**ABOUT THIS TASK**
Can you pull out each line of the data below that includes the word "purple"?

**MATERIALS PROVIDED**
• • • •

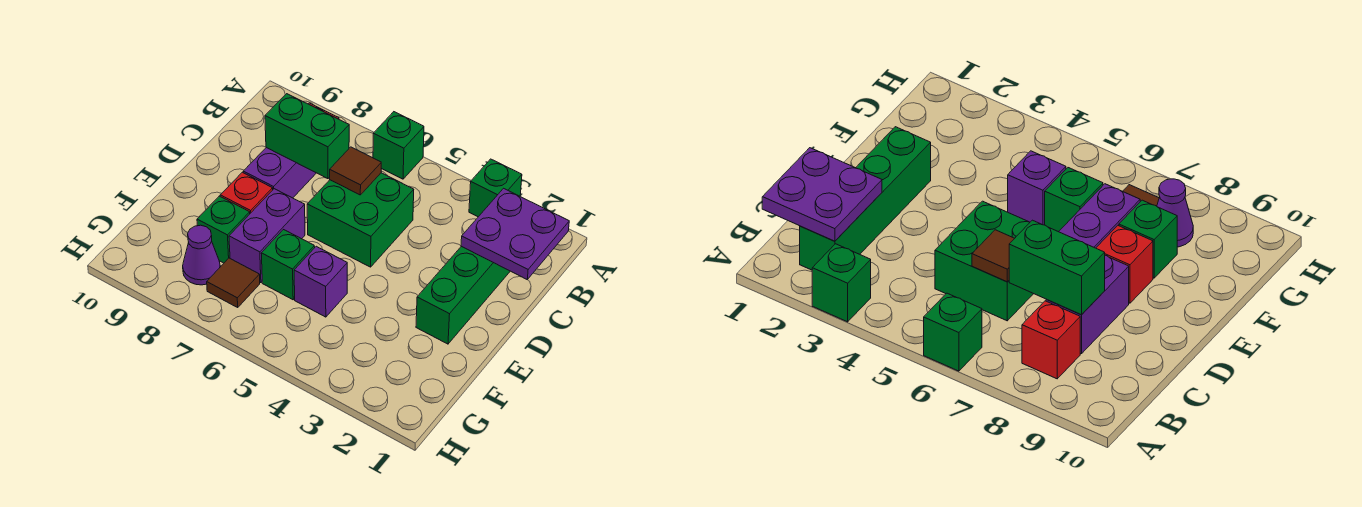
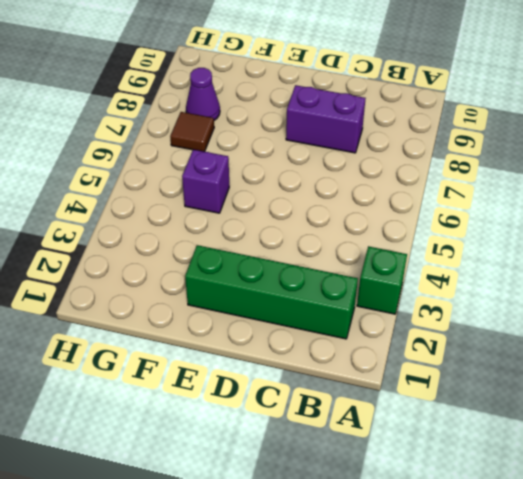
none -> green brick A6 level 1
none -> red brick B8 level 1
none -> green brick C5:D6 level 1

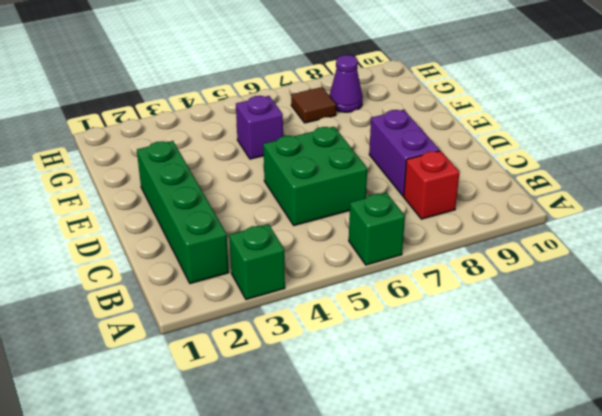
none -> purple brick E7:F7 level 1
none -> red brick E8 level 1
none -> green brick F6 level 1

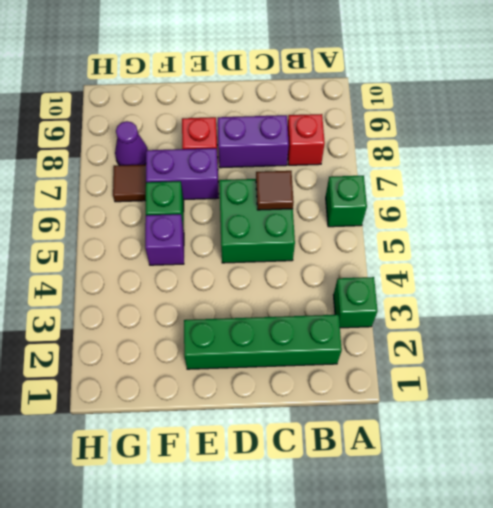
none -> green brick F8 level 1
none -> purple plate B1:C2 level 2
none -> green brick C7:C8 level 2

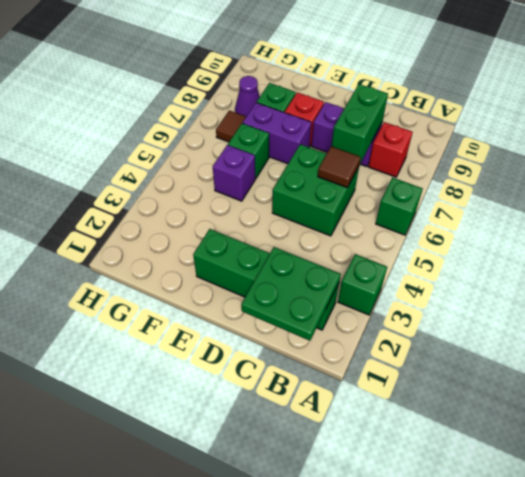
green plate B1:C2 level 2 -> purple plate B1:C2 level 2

• • • •

**TASK OUTPUT**
none -> purple brick E7:F7 level 1
none -> purple plate B1:C2 level 2
green plate B1:C2 level 2 -> purple plate B1:C2 level 2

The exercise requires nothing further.